▶ **EXERCISE AIM**
Exactly transcribe the span of lines from the one containing "(451, 221) = (319, 301): brown" through the final line of the entries, inclusive, and nothing outside it. Exclude the pictures.

▶ **Records contained in a dataset**
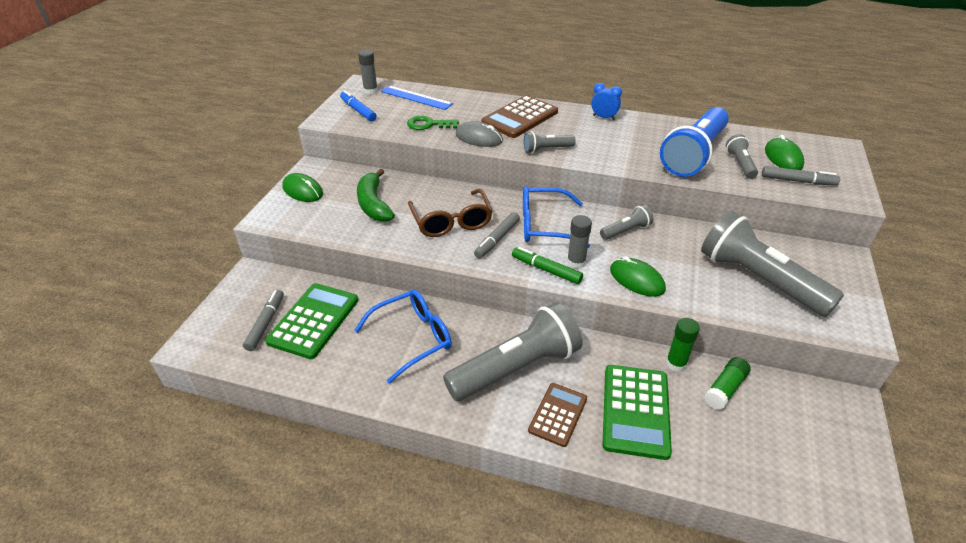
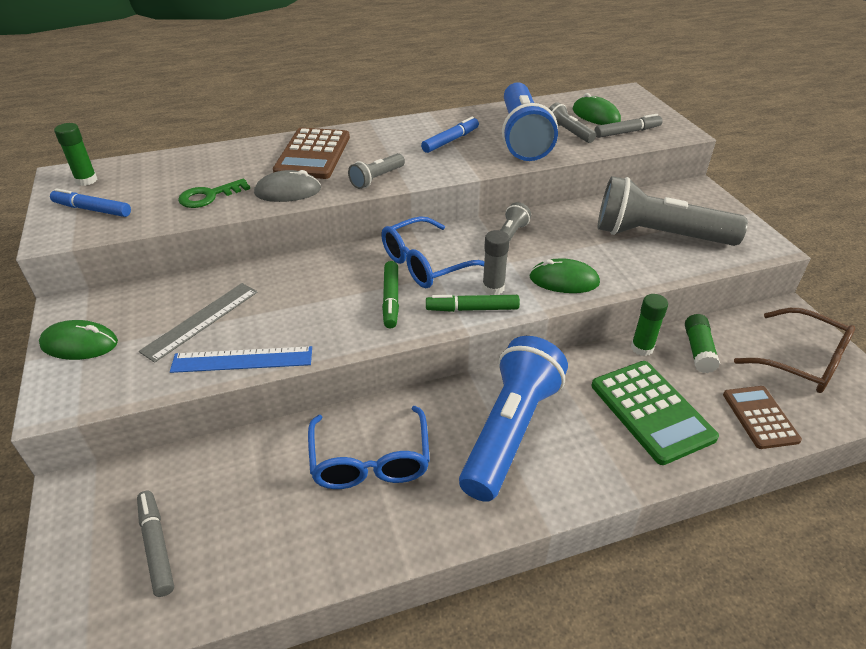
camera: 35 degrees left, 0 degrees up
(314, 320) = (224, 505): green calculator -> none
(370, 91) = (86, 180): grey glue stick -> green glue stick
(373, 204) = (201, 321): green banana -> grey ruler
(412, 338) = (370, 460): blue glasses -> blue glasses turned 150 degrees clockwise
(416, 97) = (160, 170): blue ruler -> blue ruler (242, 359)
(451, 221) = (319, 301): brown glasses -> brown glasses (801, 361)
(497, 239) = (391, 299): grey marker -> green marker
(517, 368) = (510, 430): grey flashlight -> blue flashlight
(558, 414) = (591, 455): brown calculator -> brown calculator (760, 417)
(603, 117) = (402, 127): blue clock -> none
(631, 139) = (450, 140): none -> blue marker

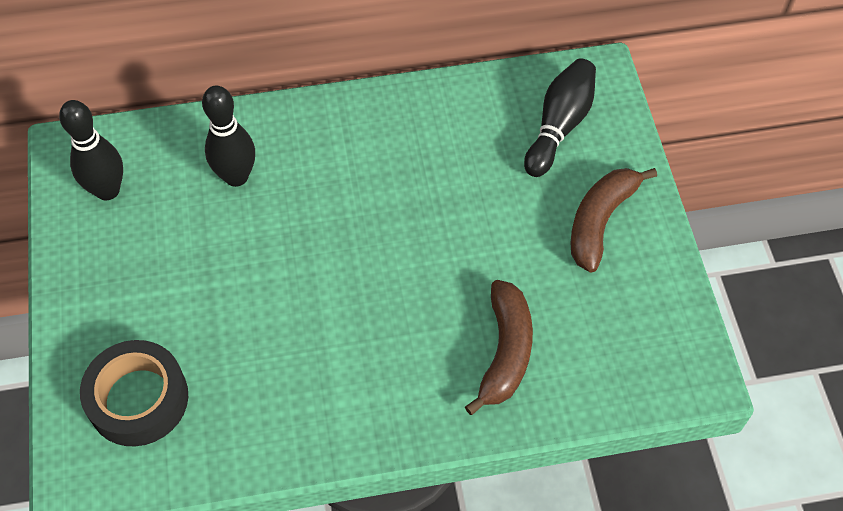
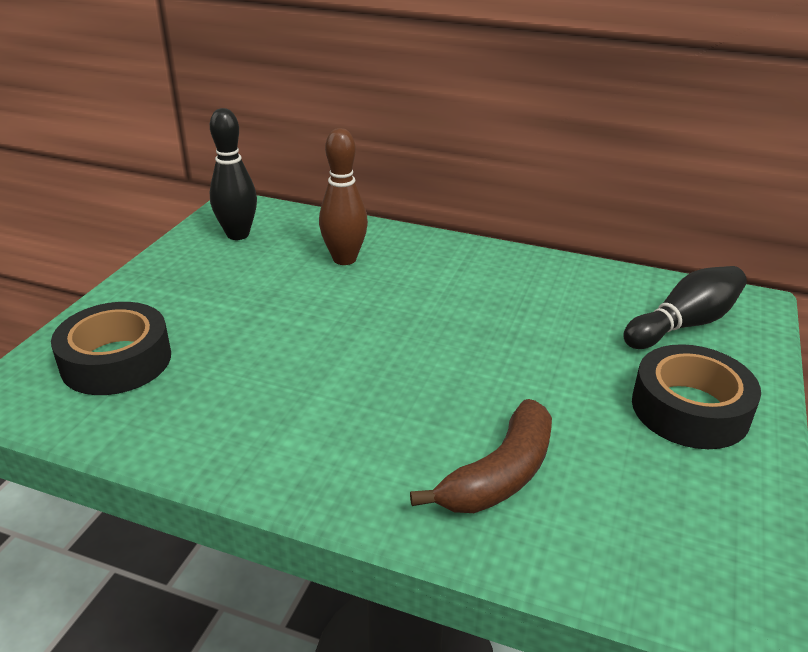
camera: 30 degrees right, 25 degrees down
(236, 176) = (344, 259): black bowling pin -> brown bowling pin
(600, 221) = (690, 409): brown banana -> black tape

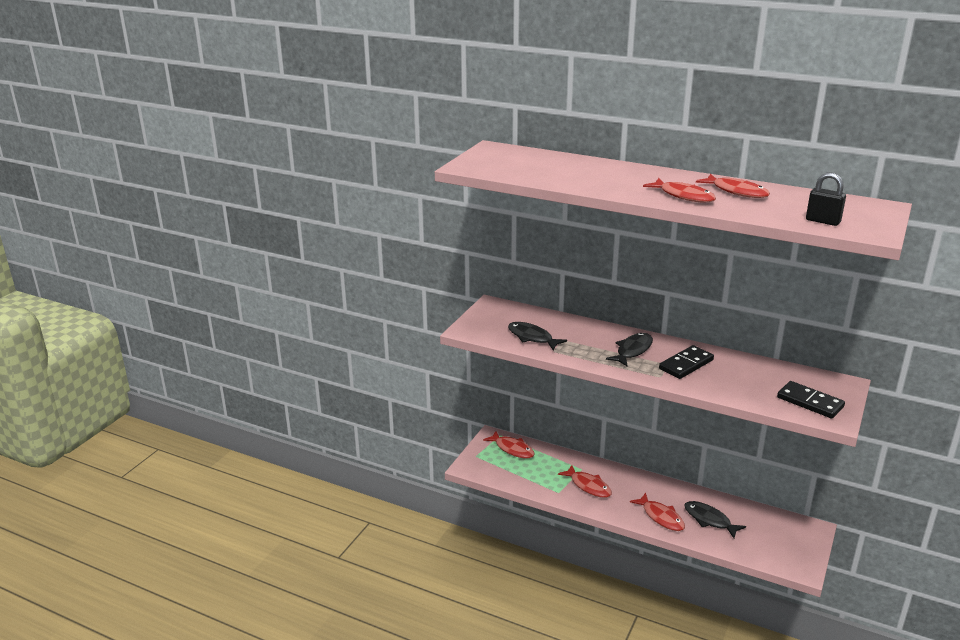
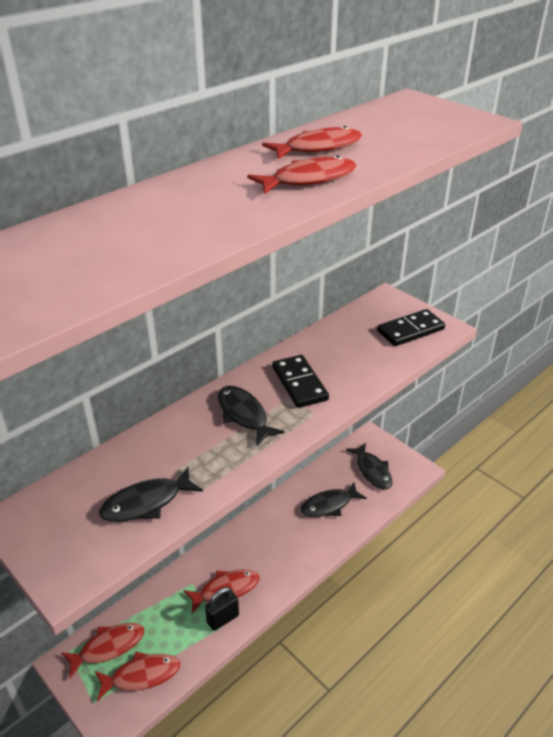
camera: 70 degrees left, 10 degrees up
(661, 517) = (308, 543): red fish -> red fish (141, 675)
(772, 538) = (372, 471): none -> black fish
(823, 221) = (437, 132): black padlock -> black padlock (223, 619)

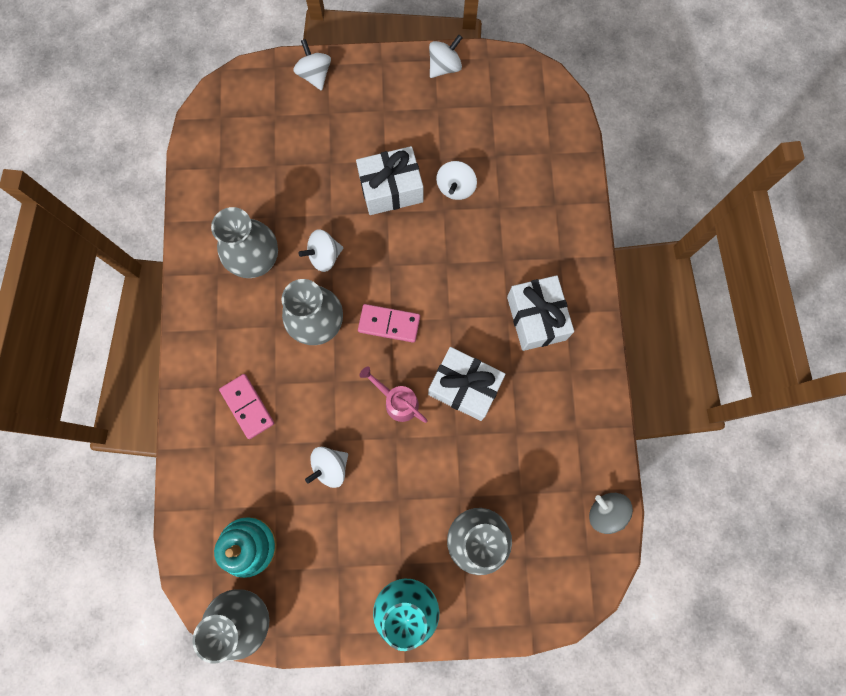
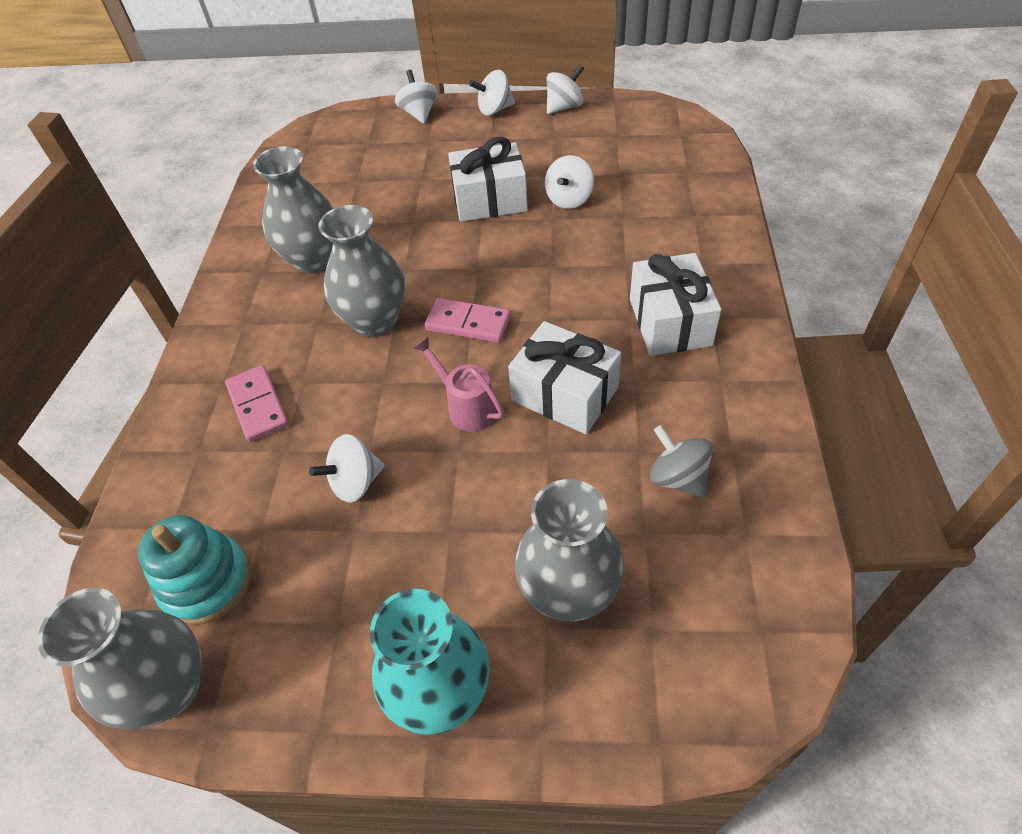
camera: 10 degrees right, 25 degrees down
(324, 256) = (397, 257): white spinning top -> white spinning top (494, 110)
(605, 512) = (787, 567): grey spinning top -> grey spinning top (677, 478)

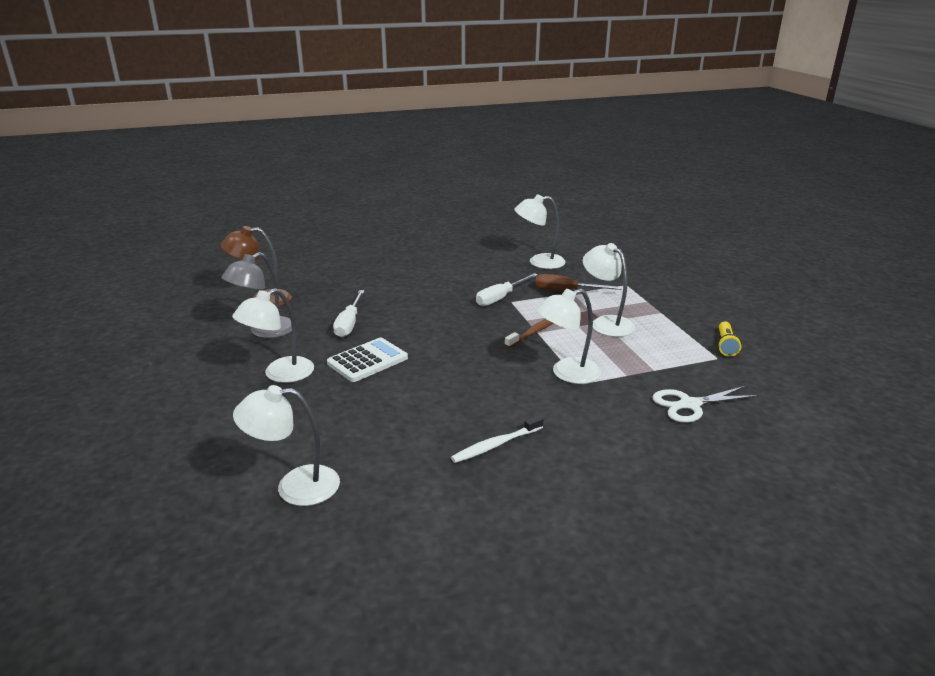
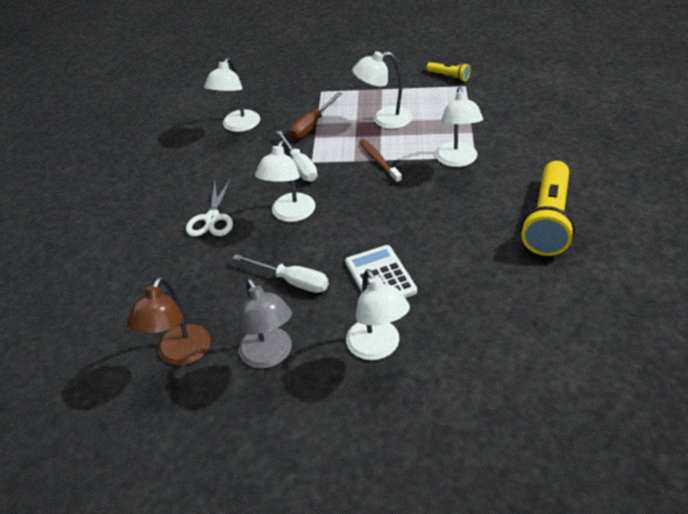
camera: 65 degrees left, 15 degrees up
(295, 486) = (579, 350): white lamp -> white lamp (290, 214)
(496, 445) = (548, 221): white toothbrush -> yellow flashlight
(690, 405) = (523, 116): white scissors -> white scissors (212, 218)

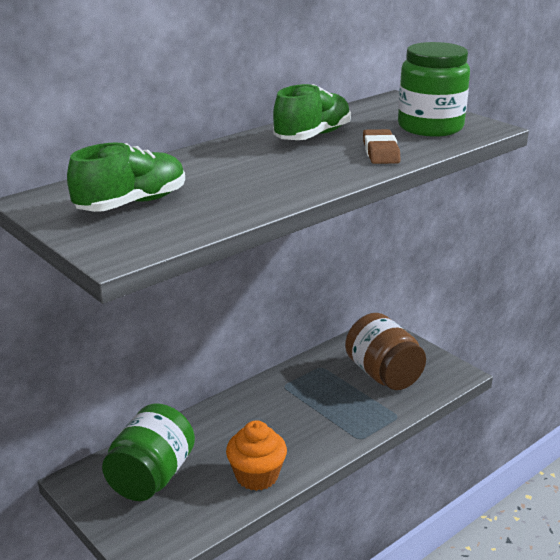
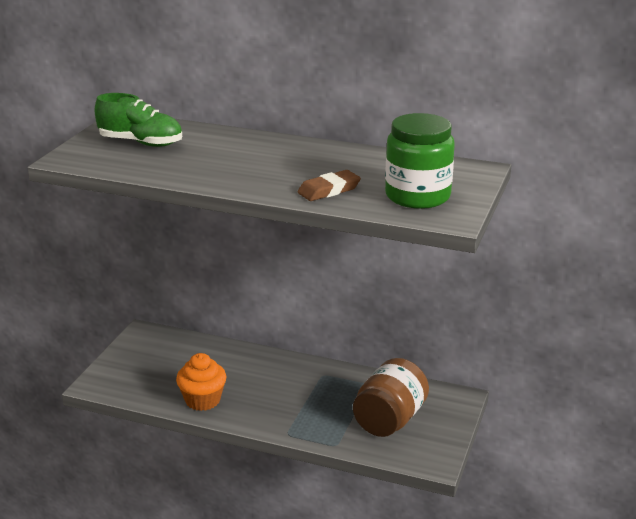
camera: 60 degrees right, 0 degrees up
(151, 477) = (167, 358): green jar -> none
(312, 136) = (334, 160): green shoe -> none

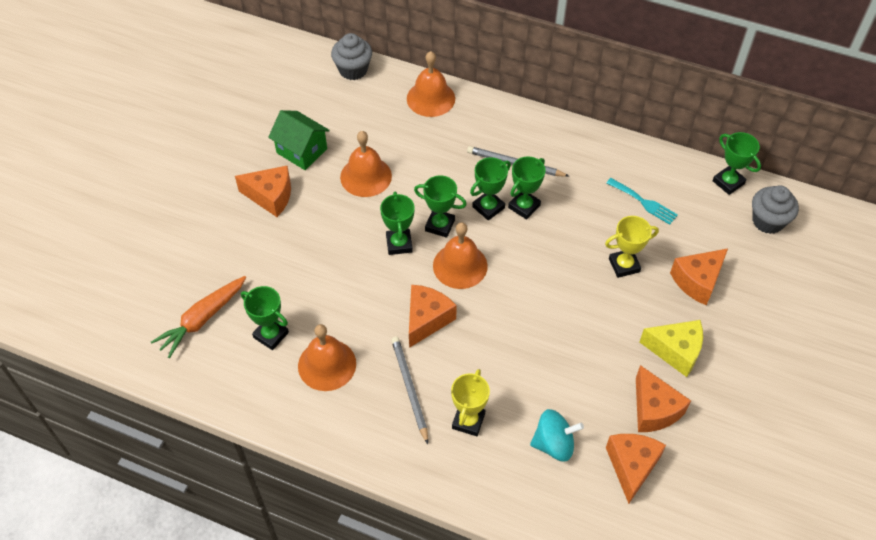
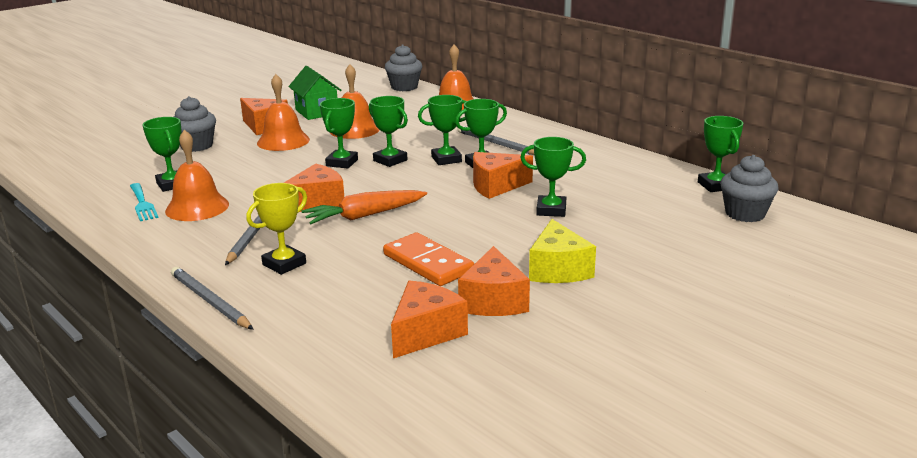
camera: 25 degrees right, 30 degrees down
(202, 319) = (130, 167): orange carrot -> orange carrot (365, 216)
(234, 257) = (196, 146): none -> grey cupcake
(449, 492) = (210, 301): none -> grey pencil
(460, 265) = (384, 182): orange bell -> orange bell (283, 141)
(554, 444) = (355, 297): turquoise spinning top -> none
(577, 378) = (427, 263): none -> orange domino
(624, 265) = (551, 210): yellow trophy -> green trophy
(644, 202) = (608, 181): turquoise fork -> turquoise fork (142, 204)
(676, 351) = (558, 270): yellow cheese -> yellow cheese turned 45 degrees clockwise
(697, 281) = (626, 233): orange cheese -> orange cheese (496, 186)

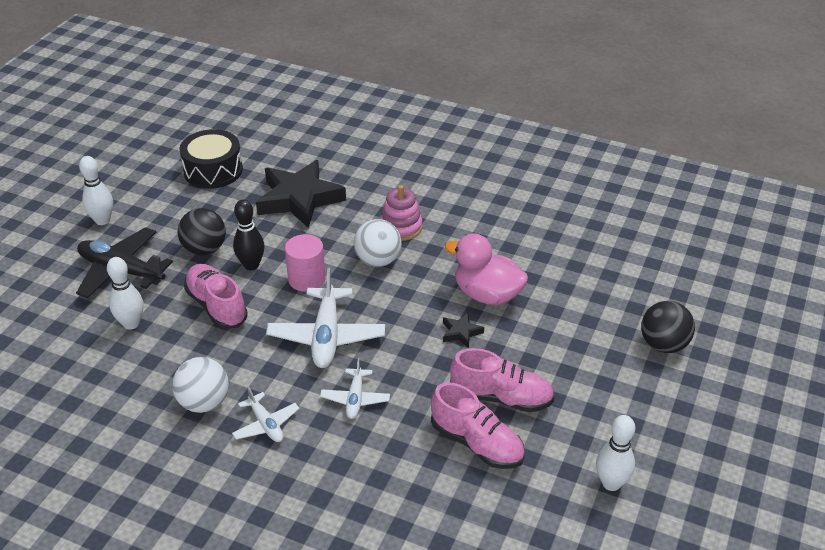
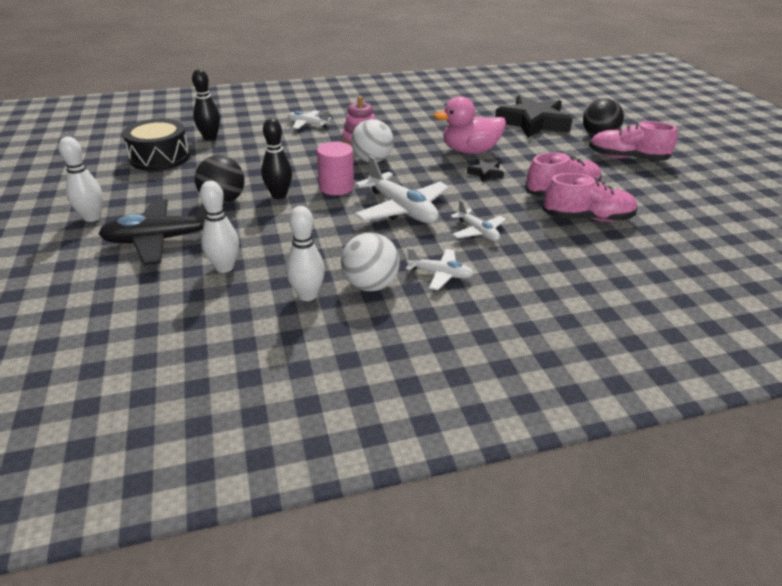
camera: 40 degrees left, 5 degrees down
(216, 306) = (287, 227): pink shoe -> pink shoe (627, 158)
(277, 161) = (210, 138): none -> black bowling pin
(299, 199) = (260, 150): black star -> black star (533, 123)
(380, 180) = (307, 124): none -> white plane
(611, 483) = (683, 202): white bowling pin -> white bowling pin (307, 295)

▶ **ANSWER SECTION**
(451, 221) = (319, 301): brown glasses -> brown glasses (801, 361)
(497, 239) = (391, 299): grey marker -> green marker
(517, 368) = (510, 430): grey flashlight -> blue flashlight
(558, 414) = (591, 455): brown calculator -> brown calculator (760, 417)
(603, 117) = (402, 127): blue clock -> none
(631, 139) = (450, 140): none -> blue marker

camera: 30 degrees right, 25 degrees down
(236, 176) = (344, 259): black bowling pin -> brown bowling pin
(600, 221) = (690, 409): brown banana -> black tape

camera: 70 degrees left, 10 degrees up
(661, 517) = (308, 543): red fish -> red fish (141, 675)
(772, 538) = (372, 471): none -> black fish
(823, 221) = (437, 132): black padlock -> black padlock (223, 619)

camera: 10 degrees right, 25 degrees down
(324, 256) = (397, 257): white spinning top -> white spinning top (494, 110)
(605, 512) = (787, 567): grey spinning top -> grey spinning top (677, 478)

camera: 65 degrees left, 15 degrees up
(295, 486) = (579, 350): white lamp -> white lamp (290, 214)
(496, 445) = (548, 221): white toothbrush -> yellow flashlight
(690, 405) = (523, 116): white scissors -> white scissors (212, 218)

camera: 60 degrees right, 0 degrees up
(151, 477) = (167, 358): green jar -> none
(312, 136) = (334, 160): green shoe -> none

camera: 25 degrees right, 30 degrees down
(202, 319) = (130, 167): orange carrot -> orange carrot (365, 216)
(234, 257) = (196, 146): none -> grey cupcake
(449, 492) = (210, 301): none -> grey pencil
(460, 265) = (384, 182): orange bell -> orange bell (283, 141)
(554, 444) = (355, 297): turquoise spinning top -> none
(577, 378) = (427, 263): none -> orange domino
(624, 265) = (551, 210): yellow trophy -> green trophy
(644, 202) = (608, 181): turquoise fork -> turquoise fork (142, 204)
(676, 351) = (558, 270): yellow cheese -> yellow cheese turned 45 degrees clockwise
(697, 281) = (626, 233): orange cheese -> orange cheese (496, 186)

camera: 40 degrees left, 5 degrees down
(216, 306) = (287, 227): pink shoe -> pink shoe (627, 158)
(277, 161) = (210, 138): none -> black bowling pin
(299, 199) = (260, 150): black star -> black star (533, 123)
(380, 180) = (307, 124): none -> white plane
(611, 483) = (683, 202): white bowling pin -> white bowling pin (307, 295)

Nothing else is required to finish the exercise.